** GIVEN INSTRUCTION **
Pull out every line of the rows below that contains the word "coordinate", matching case exactly.

[start AVAILABLE RECORDS]

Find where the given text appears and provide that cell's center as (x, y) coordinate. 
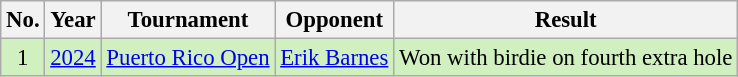
2024 (73, 58)
Won with birdie on fourth extra hole (566, 58)
Puerto Rico Open (188, 58)
Erik Barnes (334, 58)
Opponent (334, 20)
No. (23, 20)
Result (566, 20)
1 (23, 58)
Tournament (188, 20)
Year (73, 20)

[end AVAILABLE RECORDS]

** EXPECTED ANSWER **
Find where the given text appears and provide that cell's center as (x, y) coordinate. 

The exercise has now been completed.